▶ **WORK REQUIRED**
Starting at the top line, print the entries below exactly as they are and skip every picture.

(Scene change data)
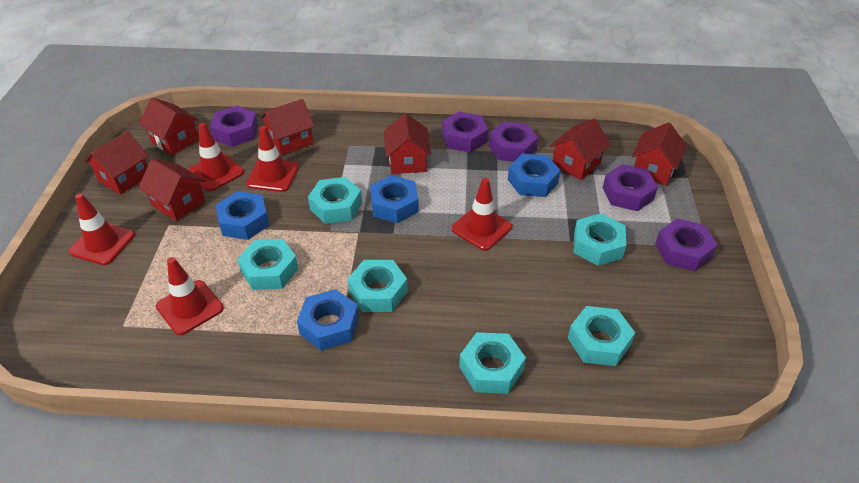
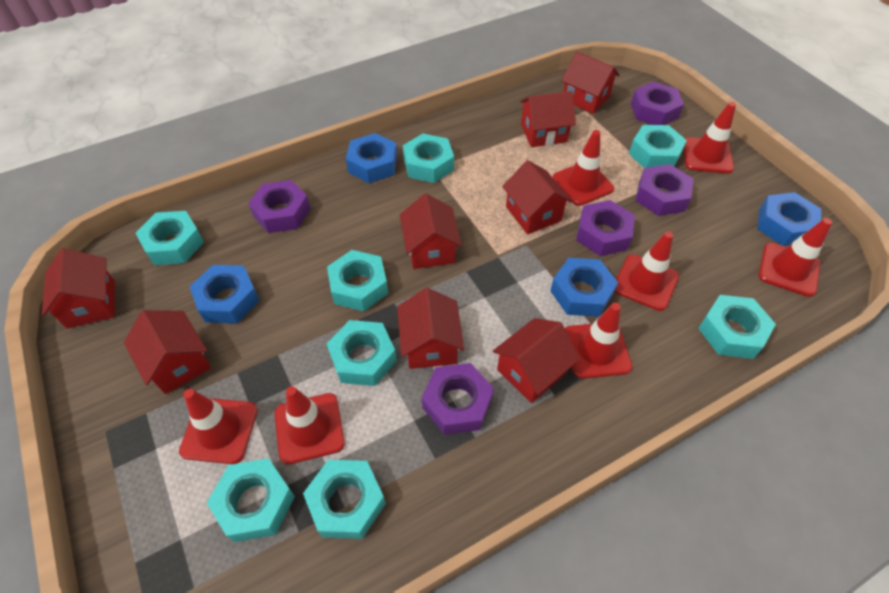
red house: 7 -> 8
red traffic cone: 5 -> 7
turquoise nut: 6 -> 8

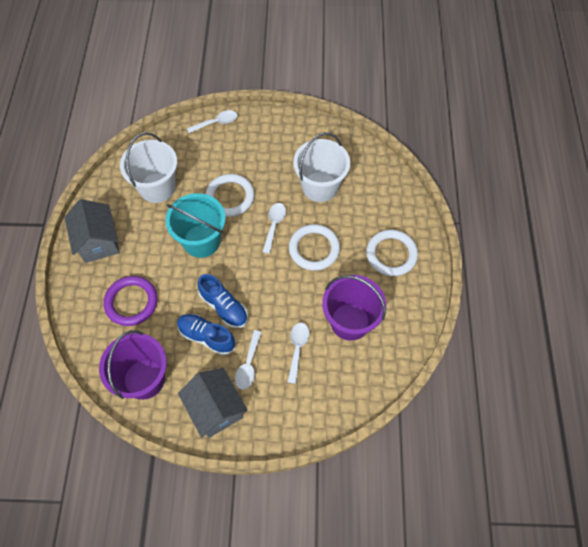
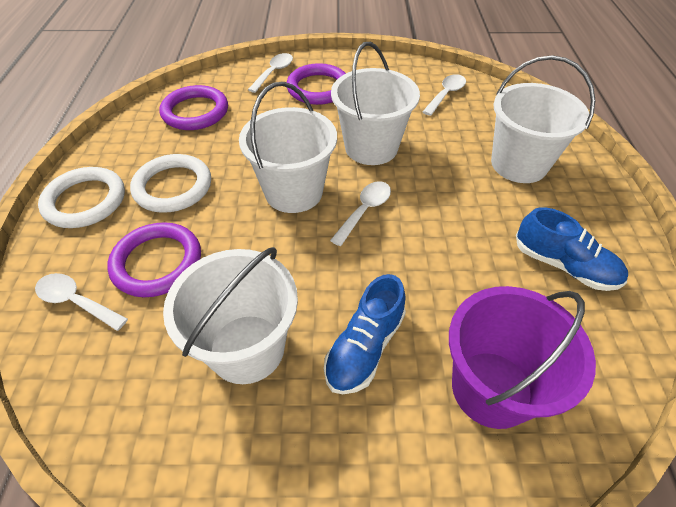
grey house: 2 -> 0
purple bucket: 2 -> 1
purple ring: 1 -> 3
turquoise bucket: 1 -> 0
white bucket: 2 -> 4
white ring: 3 -> 2

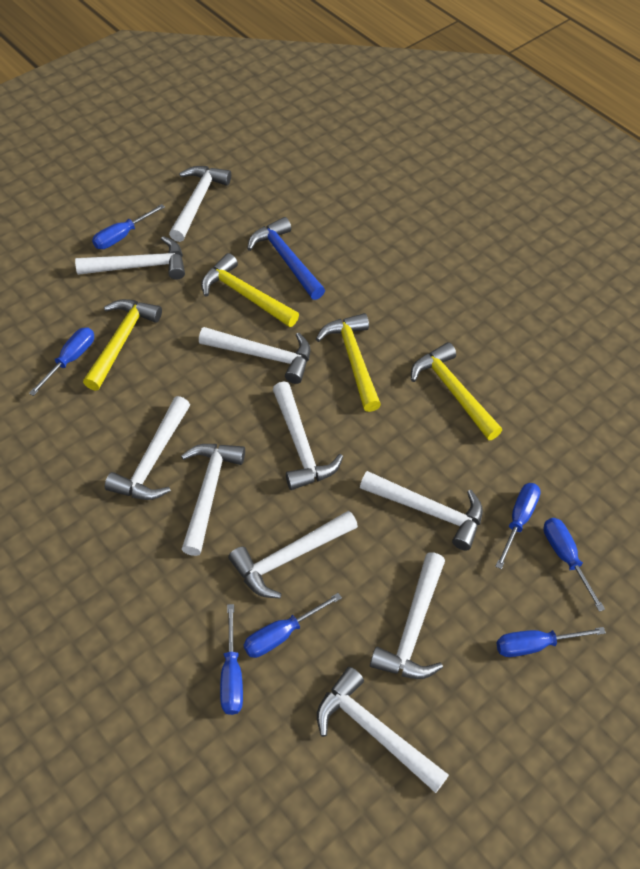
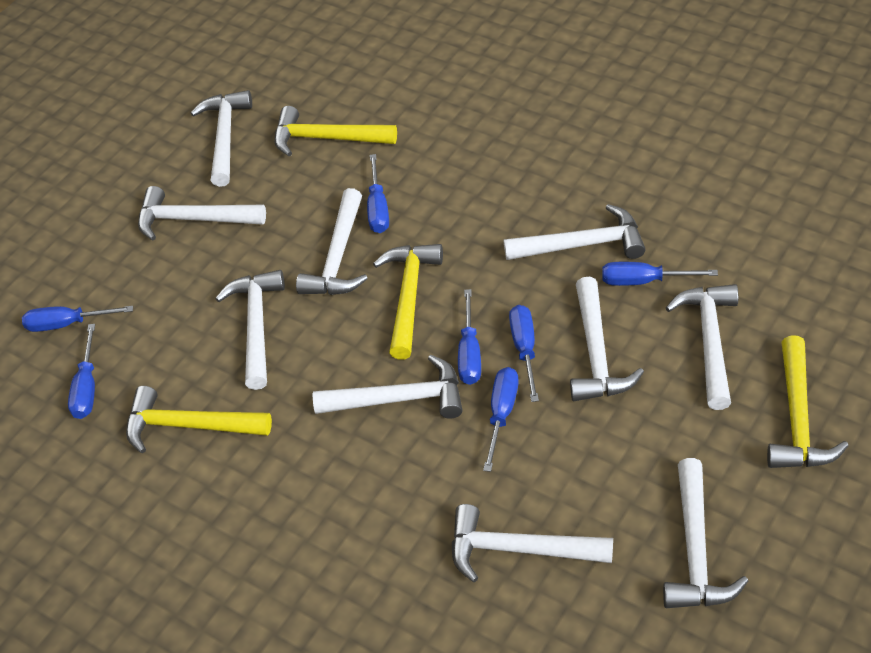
blue hammer: 1 -> 0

▶ **RESULT FOR THIS EXERCISE**
red house: 7 -> 8
red traffic cone: 5 -> 7
turquoise nut: 6 -> 8

grey house: 2 -> 0
purple bucket: 2 -> 1
purple ring: 1 -> 3
turquoise bucket: 1 -> 0
white bucket: 2 -> 4
white ring: 3 -> 2

blue hammer: 1 -> 0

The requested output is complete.